> THE PROBLEM: Would you write out the entries below word for word, omitting the pictures?

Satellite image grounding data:

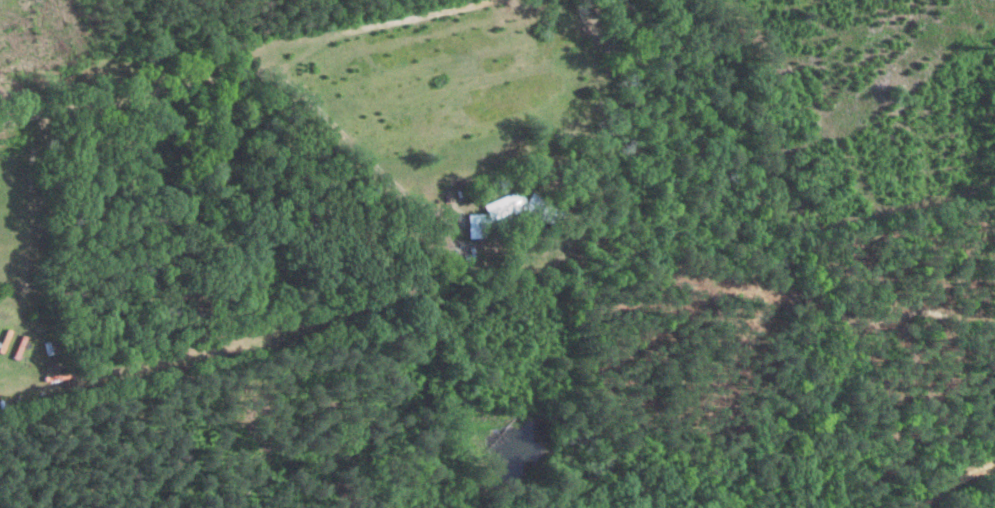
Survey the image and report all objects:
building: (490, 216)

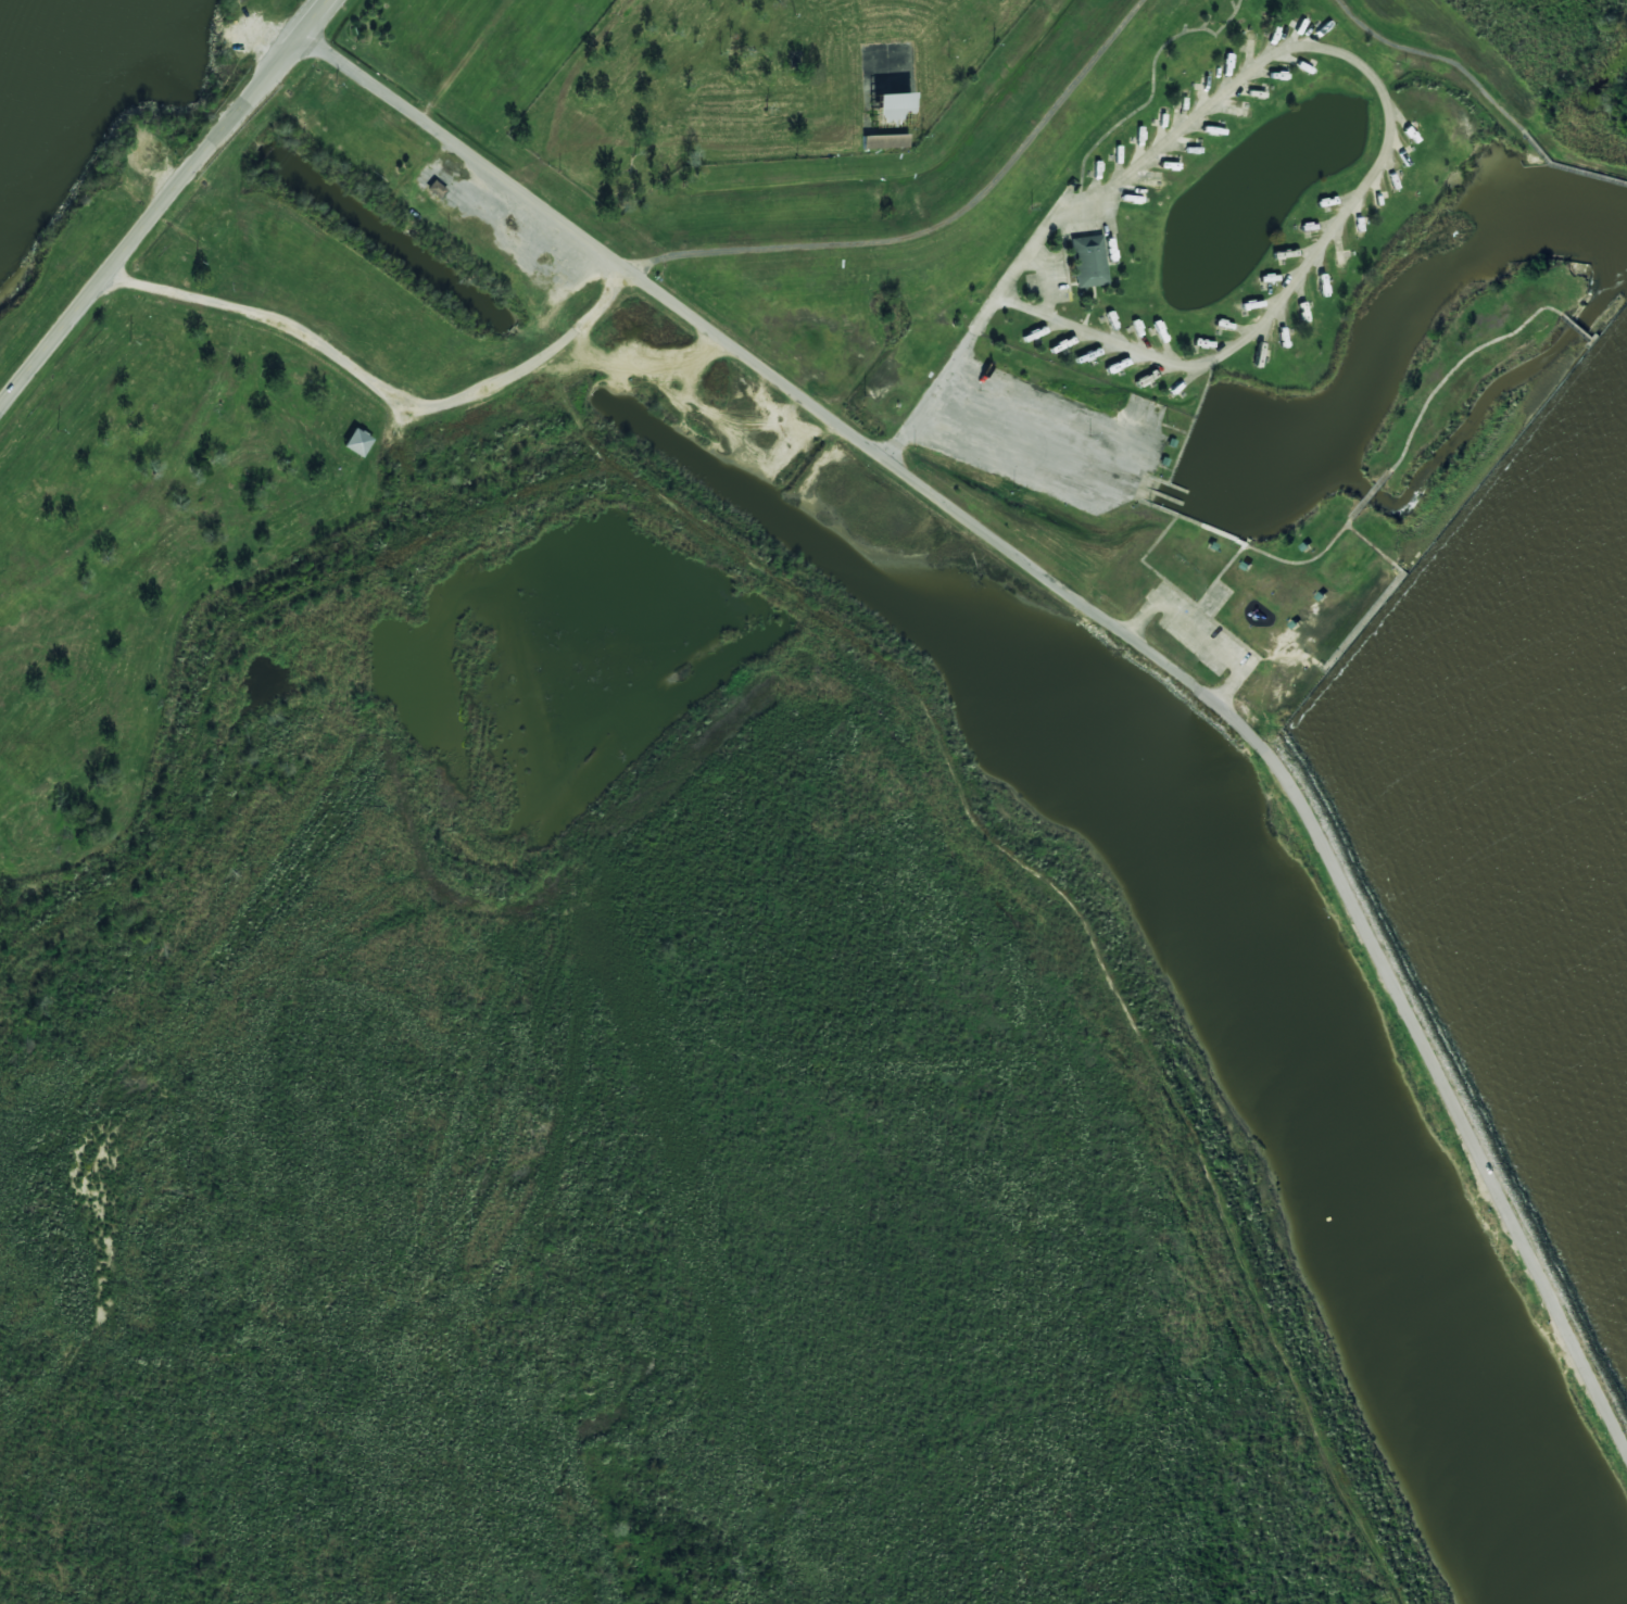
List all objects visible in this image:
road: (1330, 51)
building: (889, 107)
building: (884, 141)
road: (163, 203)
road: (930, 222)
building: (1088, 261)
road: (379, 389)
building: (356, 442)
road: (1108, 620)
road: (1290, 630)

> RESPONSE AREA:
Survey the image and report all objects:
building: (490, 216)

List all objects visible in this image:
road: (1330, 51)
building: (889, 107)
building: (884, 141)
road: (163, 203)
road: (930, 222)
building: (1088, 261)
road: (379, 389)
building: (356, 442)
road: (1108, 620)
road: (1290, 630)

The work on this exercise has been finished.